TRY IT — Your output should be the complete listing, word for word, with no pictures in it.

DATASET CONTENT —
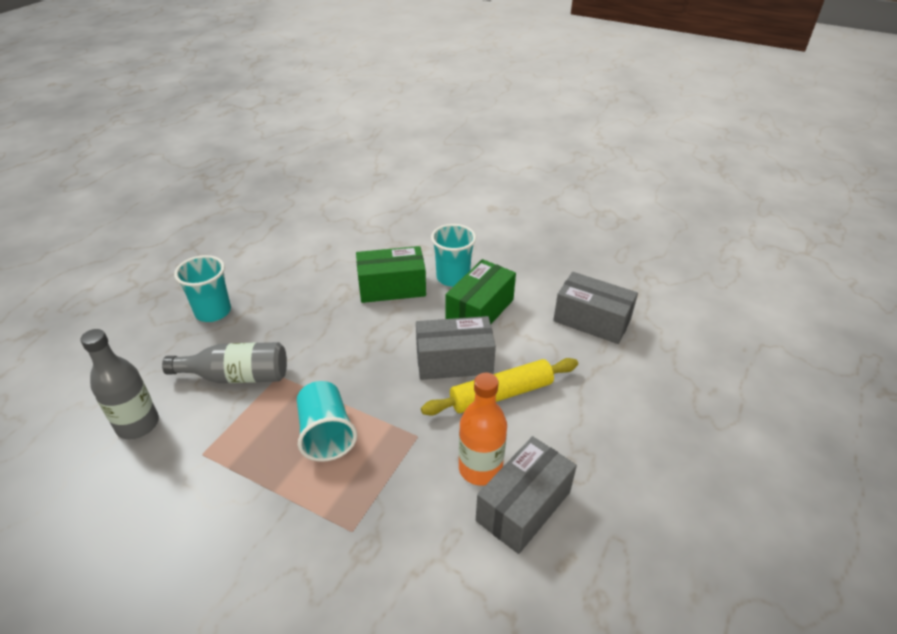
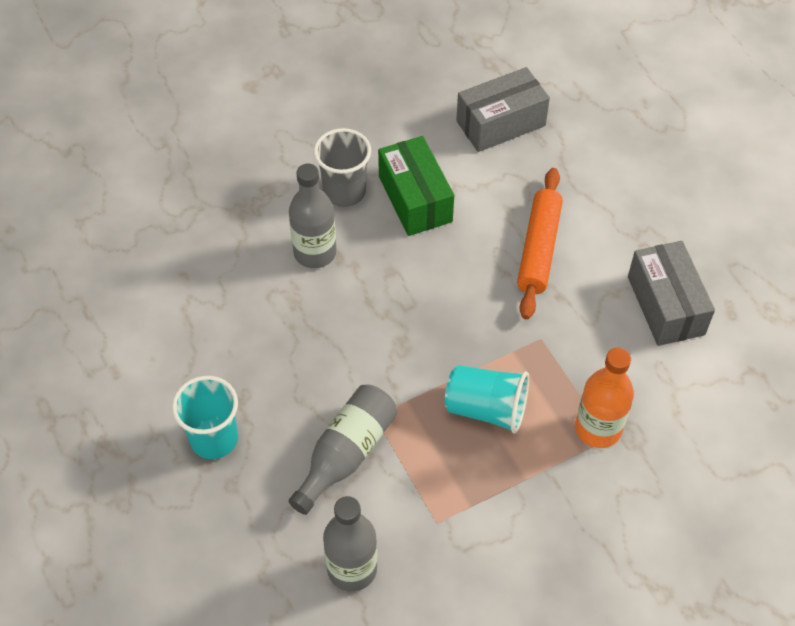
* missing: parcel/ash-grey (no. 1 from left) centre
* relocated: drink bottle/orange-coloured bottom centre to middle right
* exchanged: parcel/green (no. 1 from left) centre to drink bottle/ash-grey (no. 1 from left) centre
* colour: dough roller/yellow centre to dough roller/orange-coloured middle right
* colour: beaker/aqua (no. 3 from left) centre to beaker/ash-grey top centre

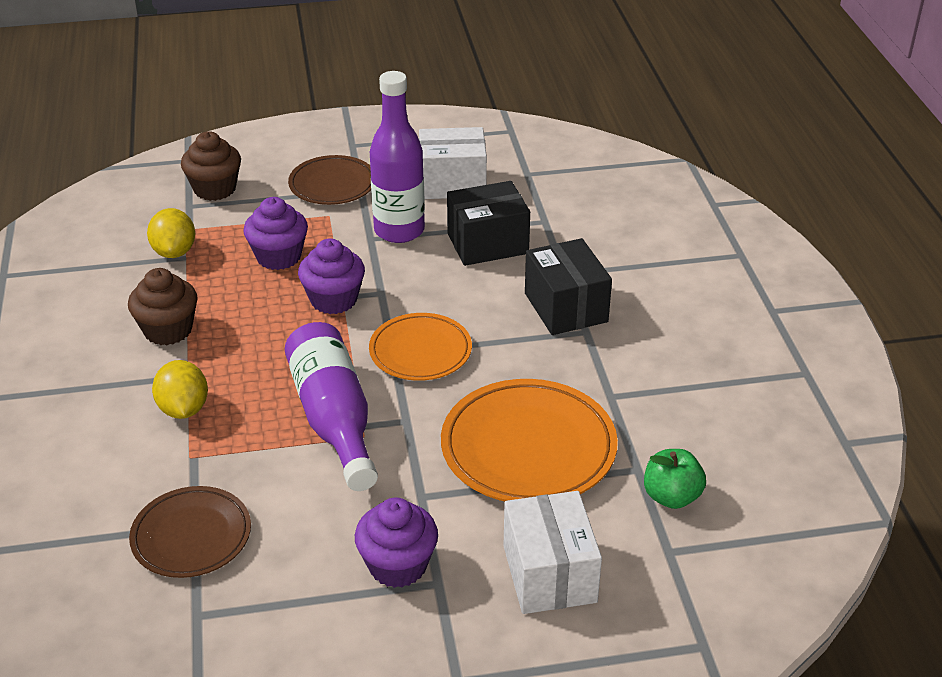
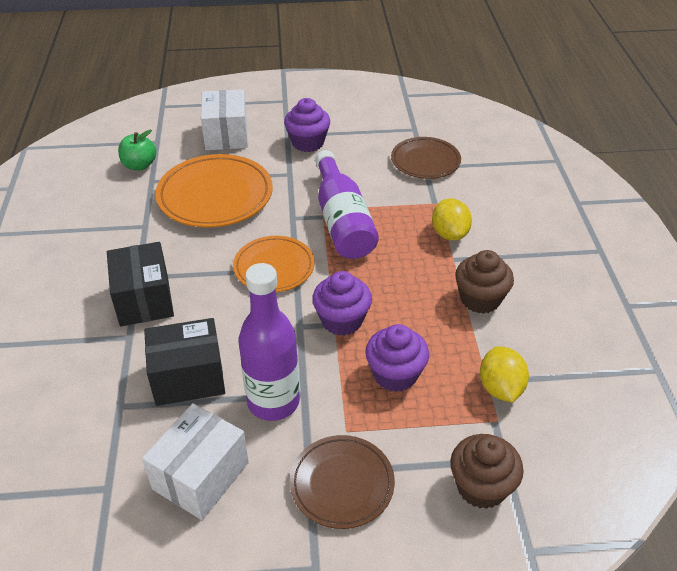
* spun: parcel/pure white (no. 1 from left) top centre = bottom left 60 degrees counterclockwise

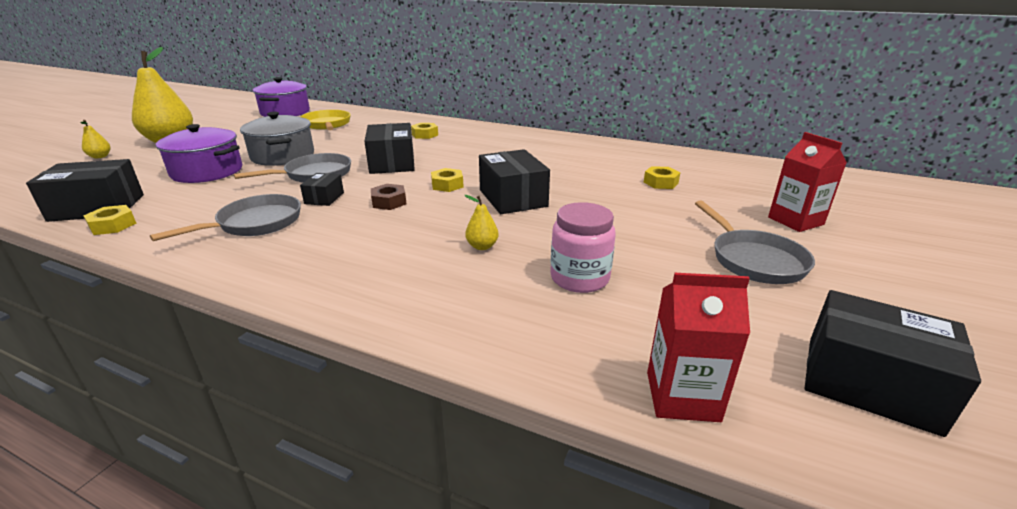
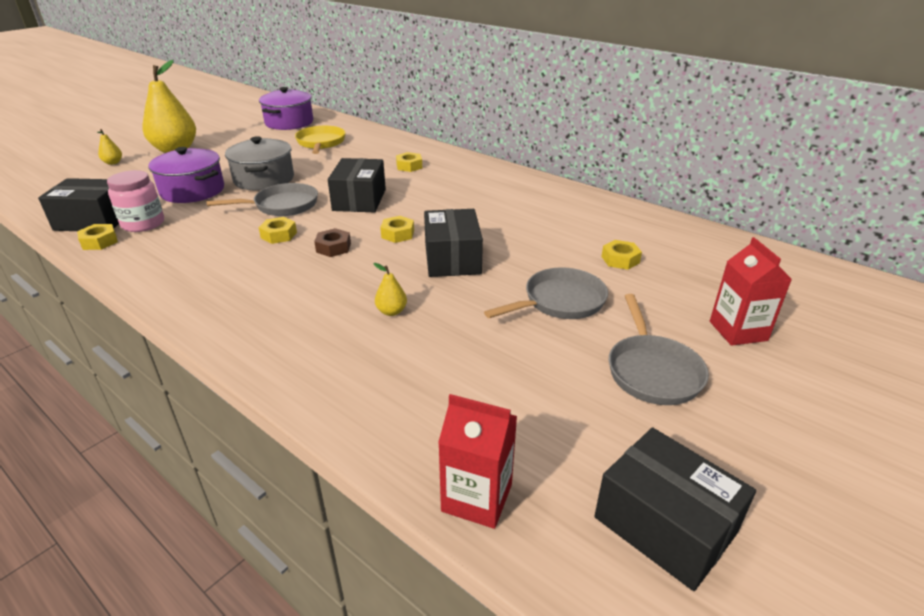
* relocated: skillet/ash-grey (no. 1 from left in the first image) middle left to skillet/ash-grey (no. 2 from left) centre
* relocated: preserve jar/rosy centre to top left
* exchanged: parcel/black (no. 2 from left) middle left to hexagon nut/yellow (no. 2 from left) middle left

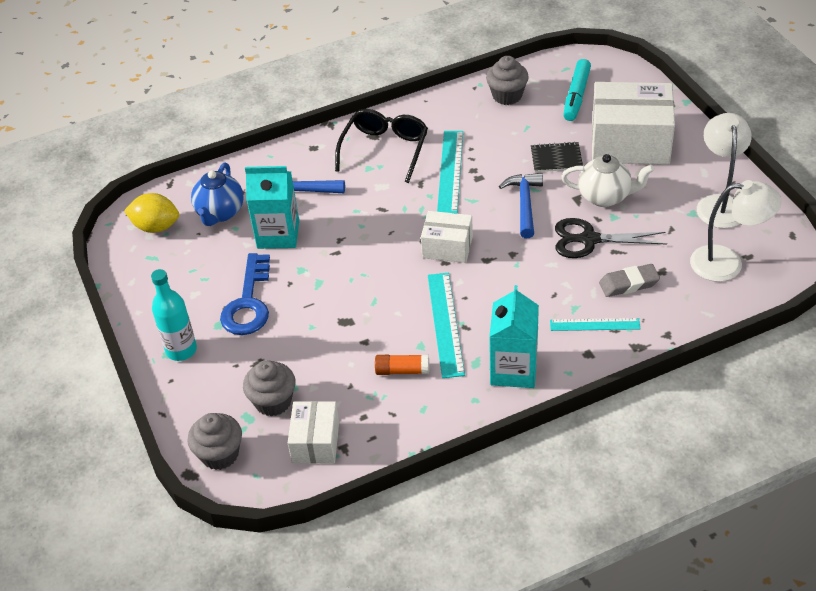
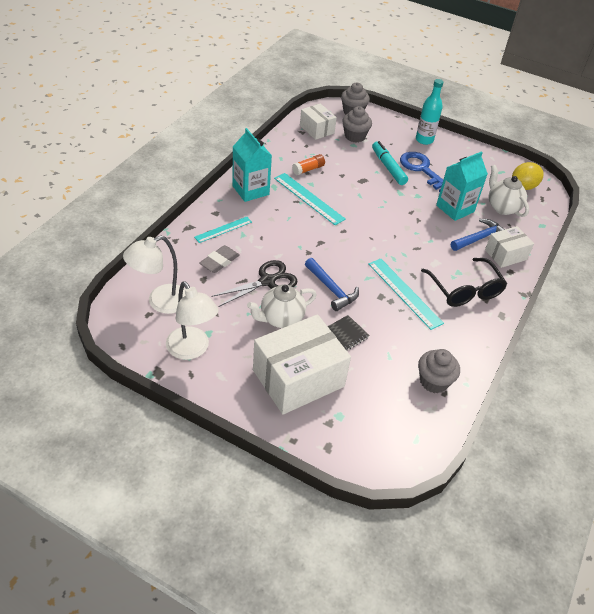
* relocated: parcel/pure white (no. 2 from left in the first image) centre to parcel/pure white (no. 3 from left) middle right
* relocated: marker/aqua top right to top centre
* colour: china teapot/royal blue top left to china teapot/pure white (no. 2 from left) top right

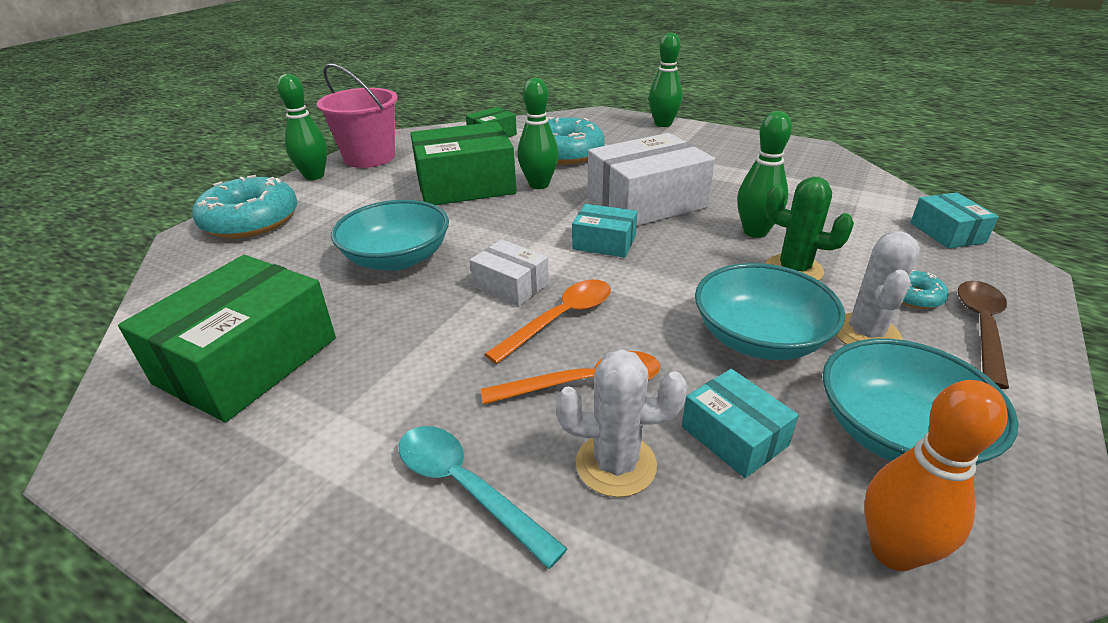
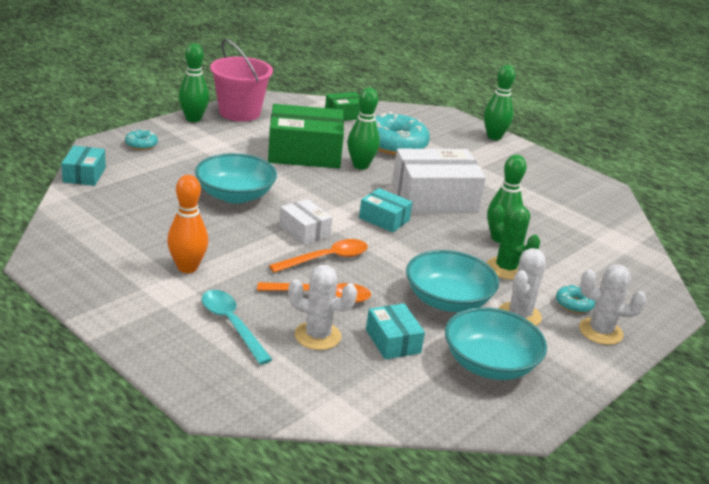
* missing: parcel/green (no. 1 from left) middle left
* relocated: tenpin/orange-coloured bottom right to middle left
* relocated: parcel/aqua (no. 3 from left in the first image) middle right to parcel/aqua (no. 1 from left) middle left
* exchanged: tablespoon/brown middle right to prickly plant/pure white (no. 3 from left) middle right
* size: doughnut/aqua (no. 1 from left) top left = top left x0.45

EXERCISE RESPONSE —
* missing: parcel/ash-grey (no. 1 from left) centre
* relocated: drink bottle/orange-coloured bottom centre to middle right
* exchanged: parcel/green (no. 1 from left) centre to drink bottle/ash-grey (no. 1 from left) centre
* colour: dough roller/yellow centre to dough roller/orange-coloured middle right
* colour: beaker/aqua (no. 3 from left) centre to beaker/ash-grey top centre

* spun: parcel/pure white (no. 1 from left) top centre = bottom left 60 degrees counterclockwise

* relocated: skillet/ash-grey (no. 1 from left in the first image) middle left to skillet/ash-grey (no. 2 from left) centre
* relocated: preserve jar/rosy centre to top left
* exchanged: parcel/black (no. 2 from left) middle left to hexagon nut/yellow (no. 2 from left) middle left

* relocated: parcel/pure white (no. 2 from left in the first image) centre to parcel/pure white (no. 3 from left) middle right
* relocated: marker/aqua top right to top centre
* colour: china teapot/royal blue top left to china teapot/pure white (no. 2 from left) top right

* missing: parcel/green (no. 1 from left) middle left
* relocated: tenpin/orange-coloured bottom right to middle left
* relocated: parcel/aqua (no. 3 from left in the first image) middle right to parcel/aqua (no. 1 from left) middle left
* exchanged: tablespoon/brown middle right to prickly plant/pure white (no. 3 from left) middle right
* size: doughnut/aqua (no. 1 from left) top left = top left x0.45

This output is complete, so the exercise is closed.